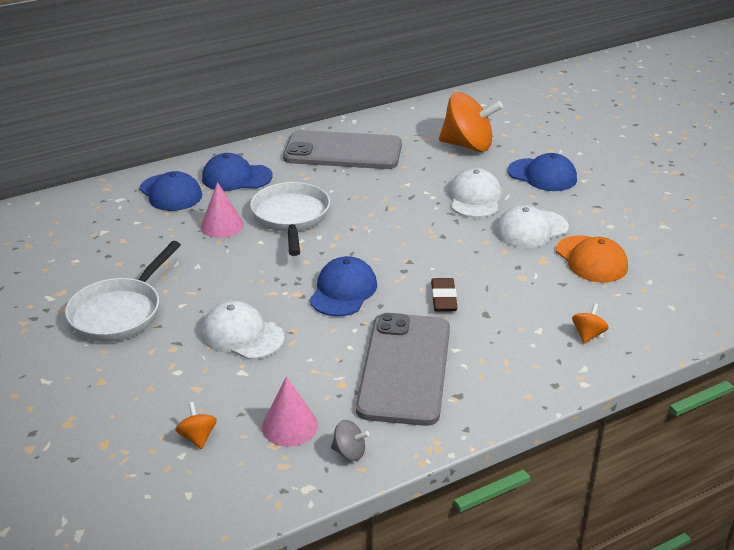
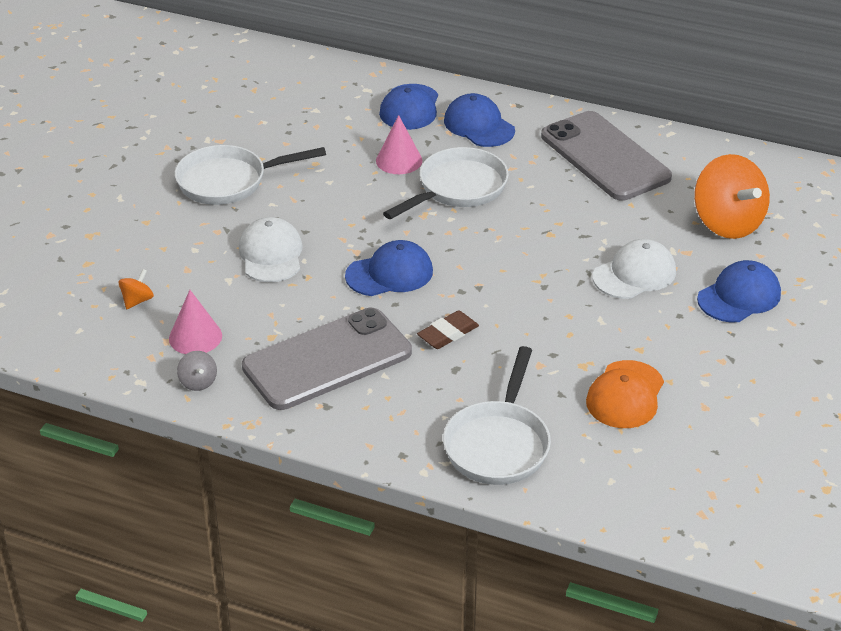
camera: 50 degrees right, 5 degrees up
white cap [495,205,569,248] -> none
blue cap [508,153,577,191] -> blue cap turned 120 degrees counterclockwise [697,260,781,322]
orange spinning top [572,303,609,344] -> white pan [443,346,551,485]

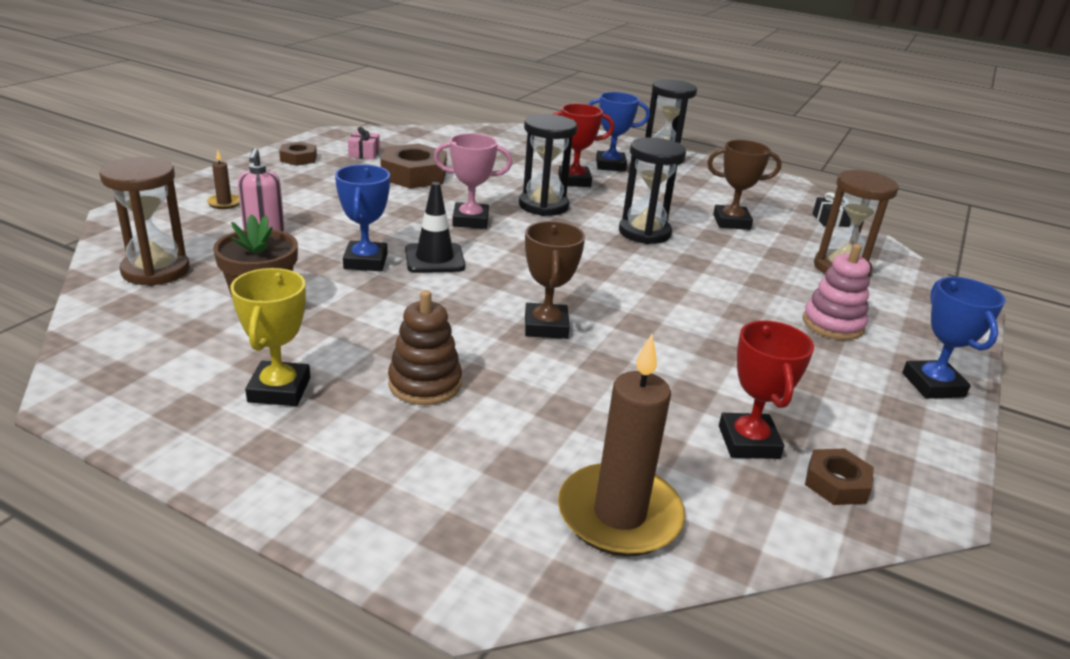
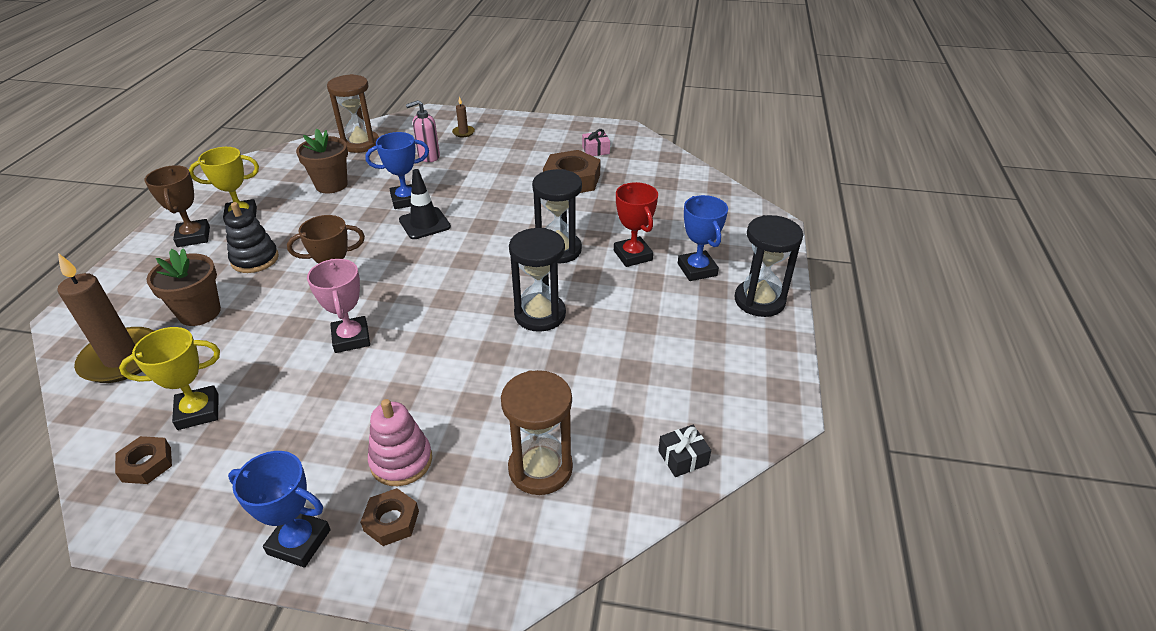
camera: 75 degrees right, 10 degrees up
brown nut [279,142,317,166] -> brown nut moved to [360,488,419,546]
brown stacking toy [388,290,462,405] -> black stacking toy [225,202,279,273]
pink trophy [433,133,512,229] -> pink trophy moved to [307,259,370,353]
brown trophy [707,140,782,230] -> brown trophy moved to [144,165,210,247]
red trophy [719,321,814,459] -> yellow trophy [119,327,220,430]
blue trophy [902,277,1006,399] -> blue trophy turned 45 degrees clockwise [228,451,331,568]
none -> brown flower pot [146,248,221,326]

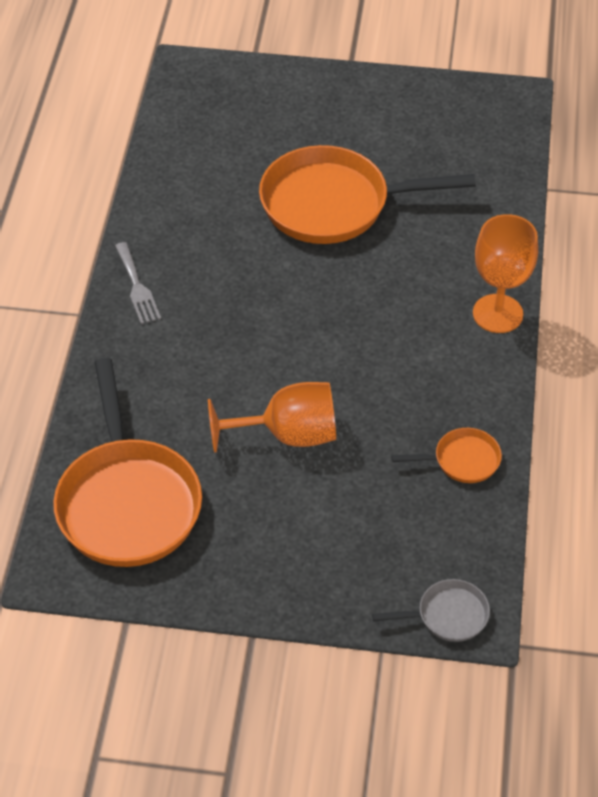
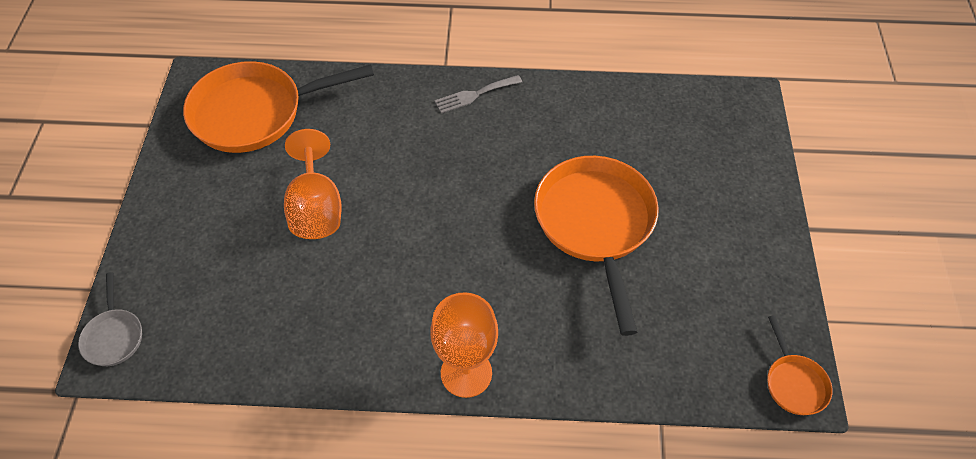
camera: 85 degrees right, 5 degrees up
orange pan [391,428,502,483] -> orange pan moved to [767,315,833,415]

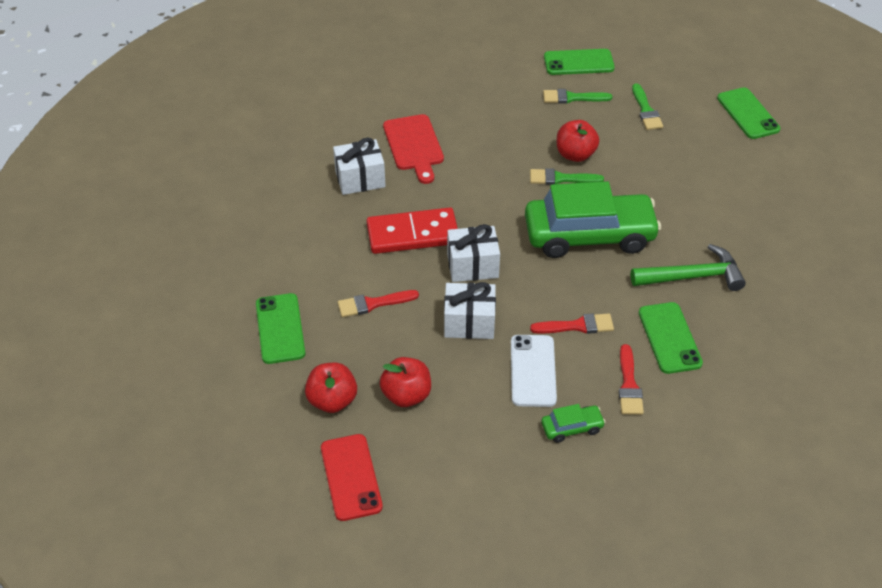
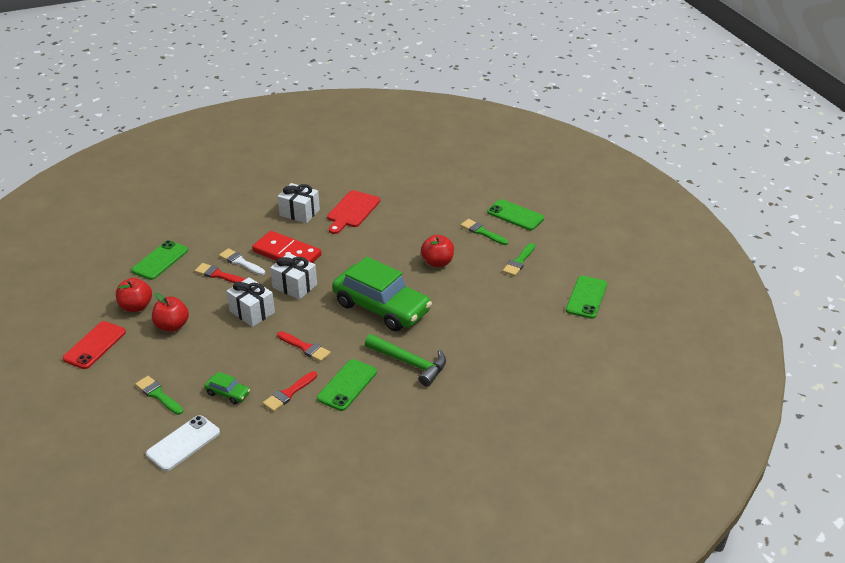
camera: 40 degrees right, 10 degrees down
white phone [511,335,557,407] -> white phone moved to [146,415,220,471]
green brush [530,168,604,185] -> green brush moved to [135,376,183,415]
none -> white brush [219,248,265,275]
──────
# [WHAT YOU SHOULD DO]
Print again the material above, limited to the lines from the one holding "green brush [530,168,604,185]" through the last, inclusive.

# [EXERCISE ANSWER]
green brush [530,168,604,185] -> green brush moved to [135,376,183,415]
none -> white brush [219,248,265,275]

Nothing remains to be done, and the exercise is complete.